**Work item:**
Collect all lines from the listing that include the string "plus".

**Material for this task:**

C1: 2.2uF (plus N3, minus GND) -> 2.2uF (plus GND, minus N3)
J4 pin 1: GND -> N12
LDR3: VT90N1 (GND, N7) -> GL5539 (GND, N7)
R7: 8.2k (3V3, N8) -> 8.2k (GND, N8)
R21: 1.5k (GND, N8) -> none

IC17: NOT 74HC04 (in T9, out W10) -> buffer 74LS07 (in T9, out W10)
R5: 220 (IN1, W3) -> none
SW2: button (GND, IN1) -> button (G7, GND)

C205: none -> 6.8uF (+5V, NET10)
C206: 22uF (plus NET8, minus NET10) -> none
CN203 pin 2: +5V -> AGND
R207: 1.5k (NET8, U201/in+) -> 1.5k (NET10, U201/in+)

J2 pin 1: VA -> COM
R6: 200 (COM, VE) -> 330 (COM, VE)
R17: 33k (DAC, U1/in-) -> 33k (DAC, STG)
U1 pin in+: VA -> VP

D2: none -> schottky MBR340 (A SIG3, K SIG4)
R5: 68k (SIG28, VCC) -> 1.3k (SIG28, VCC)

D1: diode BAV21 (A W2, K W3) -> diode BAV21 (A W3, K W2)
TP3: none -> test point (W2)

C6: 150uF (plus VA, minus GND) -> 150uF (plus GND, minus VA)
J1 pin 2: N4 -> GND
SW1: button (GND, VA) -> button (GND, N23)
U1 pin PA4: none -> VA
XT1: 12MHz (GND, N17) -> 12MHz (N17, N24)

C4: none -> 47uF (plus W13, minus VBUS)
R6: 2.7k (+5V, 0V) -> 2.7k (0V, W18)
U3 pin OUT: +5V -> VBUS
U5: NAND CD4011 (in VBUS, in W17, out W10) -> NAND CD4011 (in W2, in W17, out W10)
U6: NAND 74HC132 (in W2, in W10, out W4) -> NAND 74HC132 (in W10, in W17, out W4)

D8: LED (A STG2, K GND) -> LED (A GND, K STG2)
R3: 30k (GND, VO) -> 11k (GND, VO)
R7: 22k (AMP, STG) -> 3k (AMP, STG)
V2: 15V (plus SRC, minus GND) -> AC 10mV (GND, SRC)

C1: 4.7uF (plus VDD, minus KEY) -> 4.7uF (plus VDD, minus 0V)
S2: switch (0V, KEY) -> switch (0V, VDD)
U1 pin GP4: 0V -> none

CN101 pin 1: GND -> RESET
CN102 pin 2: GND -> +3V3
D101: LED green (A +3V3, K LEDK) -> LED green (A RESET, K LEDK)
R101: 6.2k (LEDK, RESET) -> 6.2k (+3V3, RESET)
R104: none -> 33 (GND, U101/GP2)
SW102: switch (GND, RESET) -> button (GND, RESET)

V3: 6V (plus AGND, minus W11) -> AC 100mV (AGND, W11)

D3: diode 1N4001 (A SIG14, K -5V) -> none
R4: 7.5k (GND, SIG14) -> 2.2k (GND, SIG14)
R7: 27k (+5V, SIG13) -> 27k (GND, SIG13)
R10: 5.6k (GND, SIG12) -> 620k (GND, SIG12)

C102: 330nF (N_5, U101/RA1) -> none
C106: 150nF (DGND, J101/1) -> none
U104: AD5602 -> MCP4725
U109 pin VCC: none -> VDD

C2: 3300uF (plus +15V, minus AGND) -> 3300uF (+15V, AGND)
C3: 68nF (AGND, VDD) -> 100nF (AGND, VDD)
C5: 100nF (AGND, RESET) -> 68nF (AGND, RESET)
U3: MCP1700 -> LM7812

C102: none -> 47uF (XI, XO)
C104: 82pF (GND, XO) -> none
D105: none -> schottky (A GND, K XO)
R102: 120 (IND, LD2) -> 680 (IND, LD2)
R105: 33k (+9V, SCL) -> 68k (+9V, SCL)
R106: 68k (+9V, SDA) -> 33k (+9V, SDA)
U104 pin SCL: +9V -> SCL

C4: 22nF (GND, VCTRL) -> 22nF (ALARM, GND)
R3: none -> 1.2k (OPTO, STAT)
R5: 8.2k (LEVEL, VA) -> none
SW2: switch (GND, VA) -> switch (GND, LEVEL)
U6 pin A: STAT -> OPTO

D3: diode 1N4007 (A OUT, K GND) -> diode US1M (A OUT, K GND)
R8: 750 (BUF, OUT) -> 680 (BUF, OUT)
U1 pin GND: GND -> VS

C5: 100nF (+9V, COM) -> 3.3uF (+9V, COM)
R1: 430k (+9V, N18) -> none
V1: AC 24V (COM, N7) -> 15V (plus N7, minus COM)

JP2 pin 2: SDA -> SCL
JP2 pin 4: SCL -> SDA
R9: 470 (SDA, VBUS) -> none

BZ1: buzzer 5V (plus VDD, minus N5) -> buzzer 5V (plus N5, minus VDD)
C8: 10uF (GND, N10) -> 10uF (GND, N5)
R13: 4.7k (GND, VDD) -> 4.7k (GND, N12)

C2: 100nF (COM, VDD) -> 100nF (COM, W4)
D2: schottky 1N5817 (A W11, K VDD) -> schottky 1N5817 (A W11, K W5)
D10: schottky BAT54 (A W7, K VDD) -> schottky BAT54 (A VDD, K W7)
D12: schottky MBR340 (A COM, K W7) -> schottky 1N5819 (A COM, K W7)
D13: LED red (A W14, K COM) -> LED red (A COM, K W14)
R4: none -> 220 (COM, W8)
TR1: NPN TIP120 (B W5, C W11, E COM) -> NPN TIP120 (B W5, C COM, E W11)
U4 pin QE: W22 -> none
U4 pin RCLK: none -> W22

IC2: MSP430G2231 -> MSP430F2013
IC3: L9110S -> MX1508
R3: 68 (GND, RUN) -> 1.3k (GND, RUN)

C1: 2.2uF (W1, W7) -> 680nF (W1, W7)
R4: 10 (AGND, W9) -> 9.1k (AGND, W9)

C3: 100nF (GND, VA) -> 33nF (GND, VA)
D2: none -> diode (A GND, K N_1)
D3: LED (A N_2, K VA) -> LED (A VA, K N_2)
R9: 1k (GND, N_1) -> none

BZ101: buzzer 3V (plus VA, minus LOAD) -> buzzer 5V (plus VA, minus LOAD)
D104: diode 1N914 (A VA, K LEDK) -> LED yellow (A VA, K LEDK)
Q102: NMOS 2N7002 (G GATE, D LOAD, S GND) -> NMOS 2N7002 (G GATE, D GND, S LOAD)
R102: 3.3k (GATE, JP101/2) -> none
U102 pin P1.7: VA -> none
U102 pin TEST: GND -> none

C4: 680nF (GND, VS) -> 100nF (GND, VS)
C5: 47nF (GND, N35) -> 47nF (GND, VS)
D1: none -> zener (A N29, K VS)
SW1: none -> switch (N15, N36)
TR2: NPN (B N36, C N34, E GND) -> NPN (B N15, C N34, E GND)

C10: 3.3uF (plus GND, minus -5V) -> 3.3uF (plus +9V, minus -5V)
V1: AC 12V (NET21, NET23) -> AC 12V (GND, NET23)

**Response to the task:**
C1: 2.2uF (plus N3, minus GND) -> 2.2uF (plus GND, minus N3)
C206: 22uF (plus NET8, minus NET10) -> none
C6: 150uF (plus VA, minus GND) -> 150uF (plus GND, minus VA)
C4: none -> 47uF (plus W13, minus VBUS)
V2: 15V (plus SRC, minus GND) -> AC 10mV (GND, SRC)
C1: 4.7uF (plus VDD, minus KEY) -> 4.7uF (plus VDD, minus 0V)
V3: 6V (plus AGND, minus W11) -> AC 100mV (AGND, W11)
C2: 3300uF (plus +15V, minus AGND) -> 3300uF (+15V, AGND)
V1: AC 24V (COM, N7) -> 15V (plus N7, minus COM)
BZ1: buzzer 5V (plus VDD, minus N5) -> buzzer 5V (plus N5, minus VDD)
BZ101: buzzer 3V (plus VA, minus LOAD) -> buzzer 5V (plus VA, minus LOAD)
C10: 3.3uF (plus GND, minus -5V) -> 3.3uF (plus +9V, minus -5V)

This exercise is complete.